WORK INSTRUCTIONS: Output the data unchanged and complete, minus the images.

INPUT DATA:
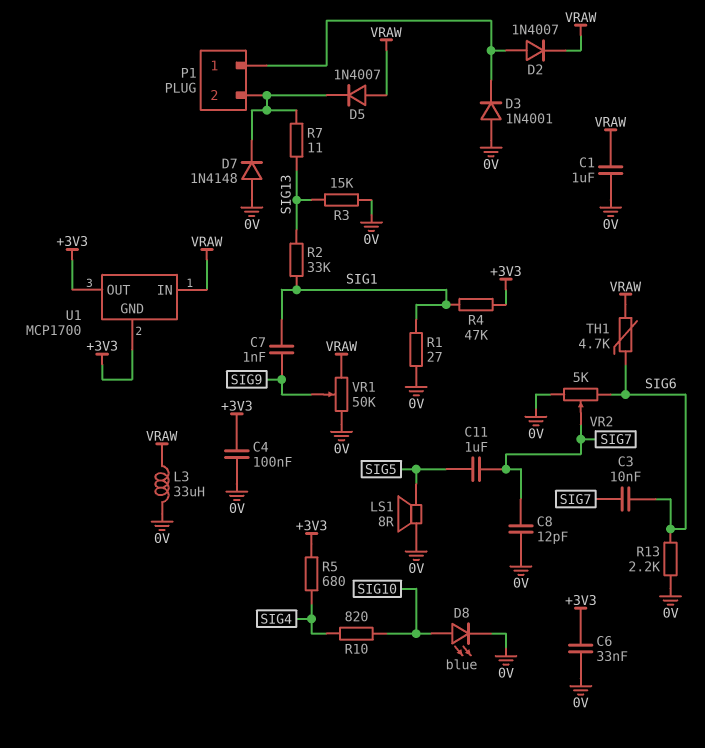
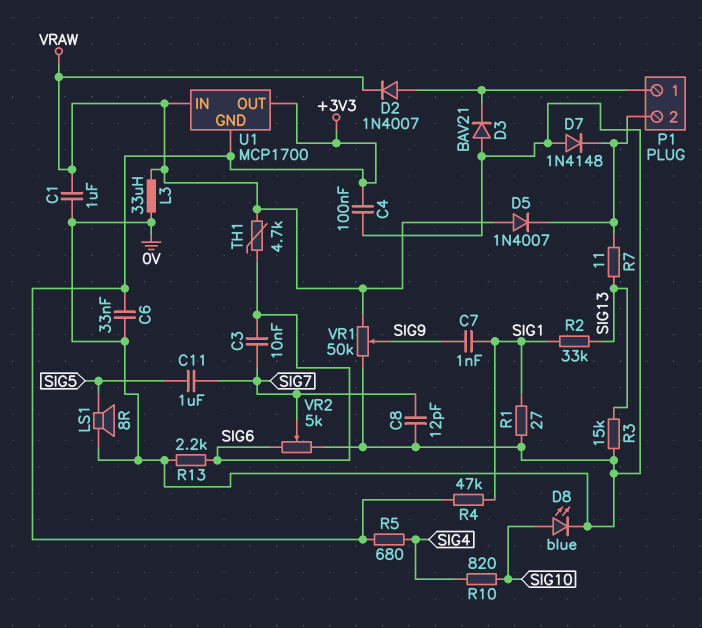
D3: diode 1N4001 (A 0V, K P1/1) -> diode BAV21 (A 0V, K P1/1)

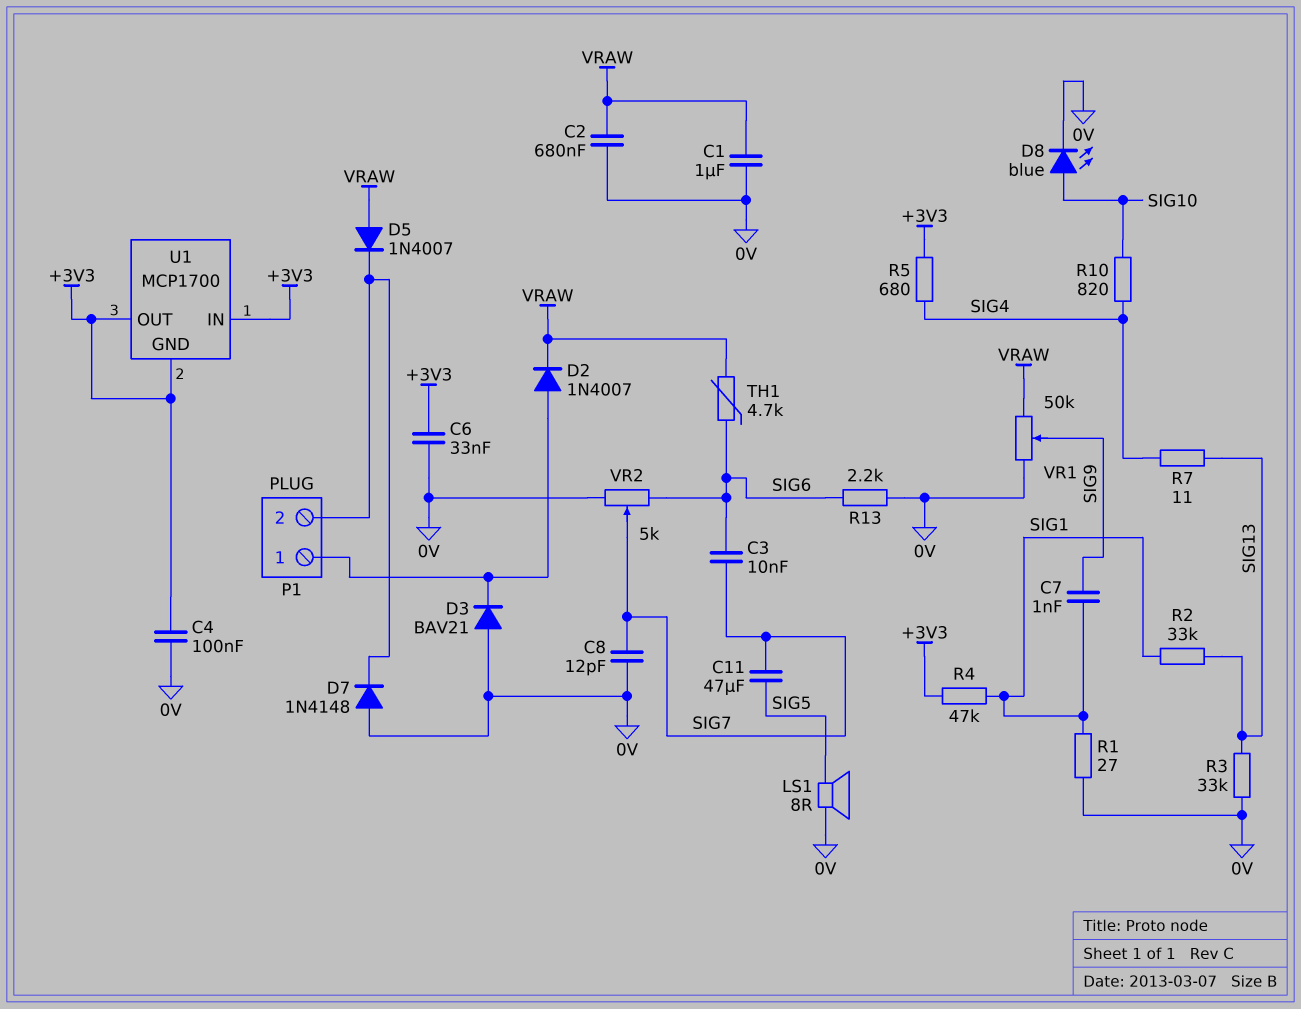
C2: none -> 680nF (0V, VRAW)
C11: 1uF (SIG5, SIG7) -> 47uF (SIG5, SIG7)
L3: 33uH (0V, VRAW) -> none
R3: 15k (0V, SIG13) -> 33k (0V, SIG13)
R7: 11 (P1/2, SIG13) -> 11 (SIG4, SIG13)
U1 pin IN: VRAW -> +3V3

FINISHED EXERCISE:
D3: diode 1N4001 (A 0V, K P1/1) -> diode BAV21 (A 0V, K P1/1)

C2: none -> 680nF (0V, VRAW)
C11: 1uF (SIG5, SIG7) -> 47uF (SIG5, SIG7)
L3: 33uH (0V, VRAW) -> none
R3: 15k (0V, SIG13) -> 33k (0V, SIG13)
R7: 11 (P1/2, SIG13) -> 11 (SIG4, SIG13)
U1 pin IN: VRAW -> +3V3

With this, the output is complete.